If a record holds a picture, drop the picture and repeat everything else word for word.
········
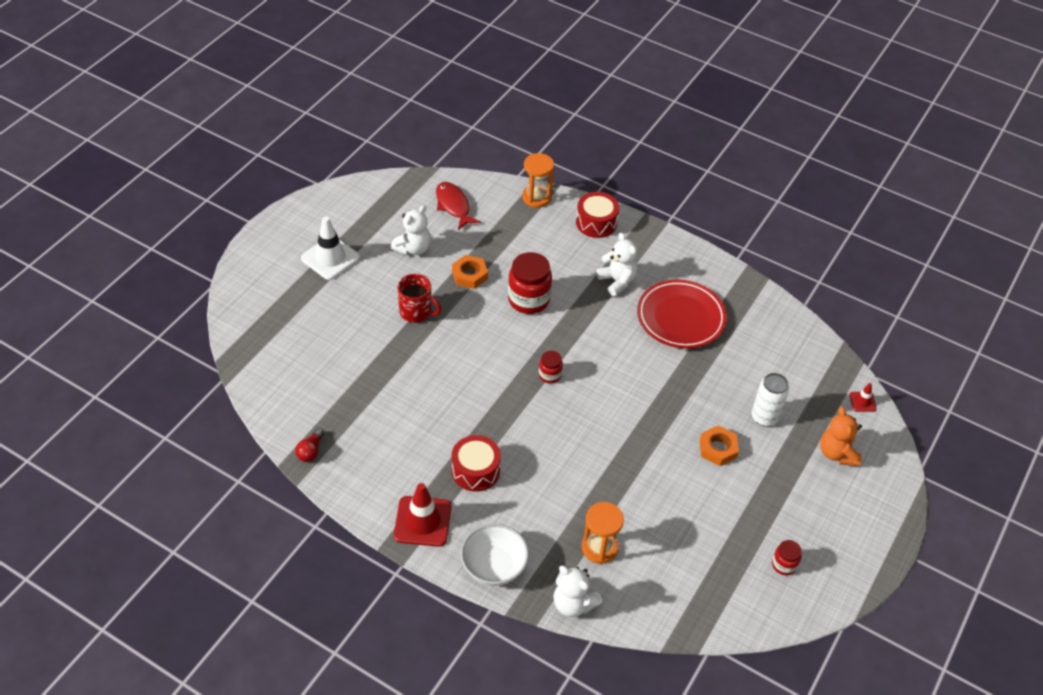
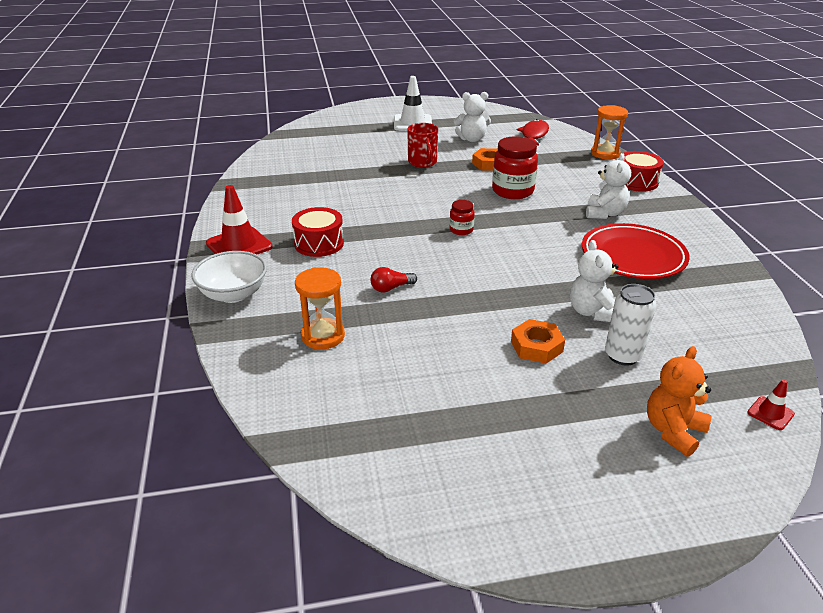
camera: 50 degrees right, 15 degrees down
red light bulb [295,428,324,462] -> red light bulb moved to [371,267,417,292]
white teddy bear [553,566,602,617] -> white teddy bear moved to [570,240,619,322]
red jar [772,540,802,575] -> none

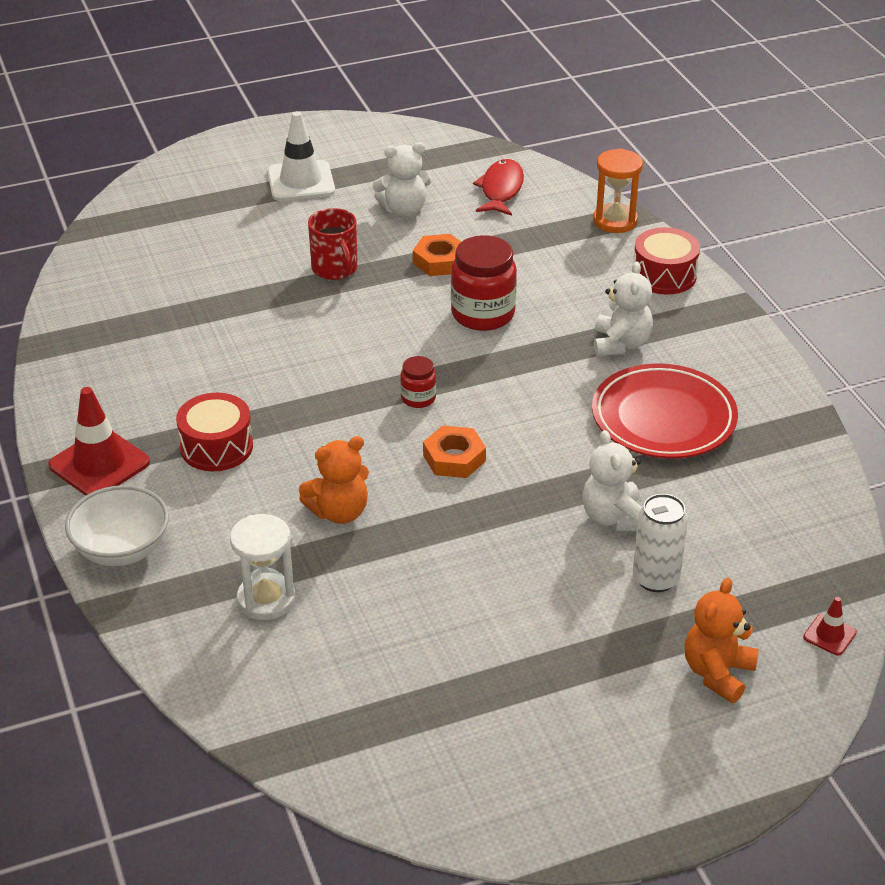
camera: 10 degrees left, 5 degrees up
orange hourglass [295,267,345,350] -> white hourglass [230,514,295,620]
red light bulb [371,267,417,292] -> orange teddy bear [299,436,369,524]
orange nut [511,319,565,364] -> orange nut moved to [423,426,486,478]

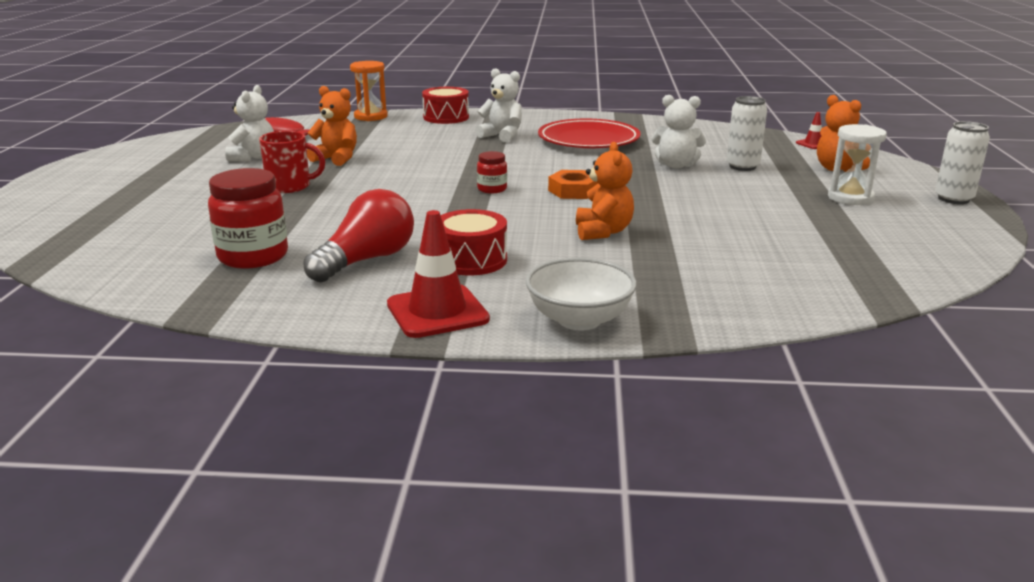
camera: 65 degrees left, 15 degrees down
white hourglass [230,514,295,620] -> white hourglass moved to [828,124,887,205]
white traffic cone [267,111,335,201] -> none
orange nut [413,234,461,276] -> orange teddy bear [307,86,357,166]
red jar [451,235,517,331] -> red jar moved to [208,168,288,269]
none -> red light bulb [303,189,414,282]
none -> white can [935,121,990,204]

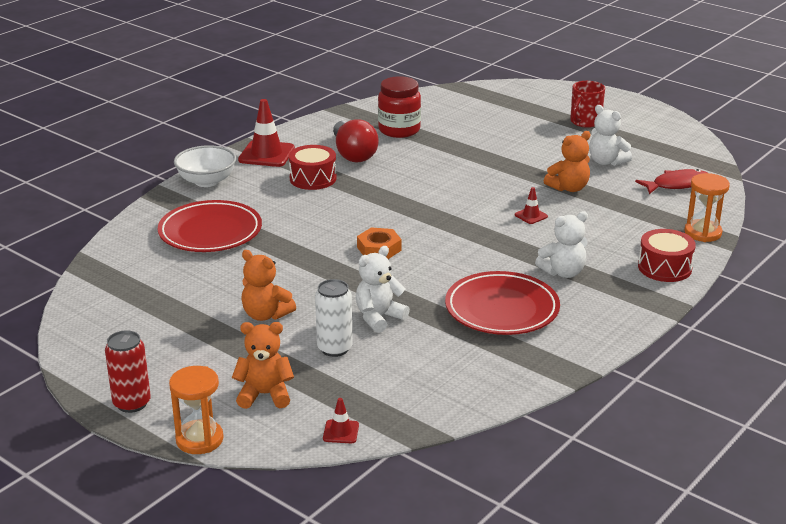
camera: 125 degrees right, 5 degrees up
red mug [259,131,325,193] -> red mug moved to [570,81,605,128]
red jar [477,151,507,193] -> none
orange teddy bear [576,142,634,240] -> orange teddy bear moved to [241,250,296,321]
white hourglass [828,124,887,205] -> none
white can [935,121,990,204] -> red can [105,330,151,413]
none -> red plate [158,200,262,252]
none -> orange hourglass [169,366,224,454]
none -> red traffic cone [515,187,548,224]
········
## Solution for this problem
camera: 50 degrees right, 15 degrees down
red light bulb [295,428,324,462] -> red light bulb moved to [371,267,417,292]
white teddy bear [553,566,602,617] -> white teddy bear moved to [570,240,619,322]
red jar [772,540,802,575] -> none

camera: 10 degrees left, 5 degrees up
orange hourglass [295,267,345,350] -> white hourglass [230,514,295,620]
red light bulb [371,267,417,292] -> orange teddy bear [299,436,369,524]
orange nut [511,319,565,364] -> orange nut moved to [423,426,486,478]

camera: 65 degrees left, 15 degrees down
white hourglass [230,514,295,620] -> white hourglass moved to [828,124,887,205]
white traffic cone [267,111,335,201] -> none
orange nut [413,234,461,276] -> orange teddy bear [307,86,357,166]
red jar [451,235,517,331] -> red jar moved to [208,168,288,269]
none -> red light bulb [303,189,414,282]
none -> white can [935,121,990,204]

camera: 125 degrees right, 5 degrees up
red mug [259,131,325,193] -> red mug moved to [570,81,605,128]
red jar [477,151,507,193] -> none
orange teddy bear [576,142,634,240] -> orange teddy bear moved to [241,250,296,321]
white hourglass [828,124,887,205] -> none
white can [935,121,990,204] -> red can [105,330,151,413]
none -> red plate [158,200,262,252]
none -> orange hourglass [169,366,224,454]
none -> red traffic cone [515,187,548,224]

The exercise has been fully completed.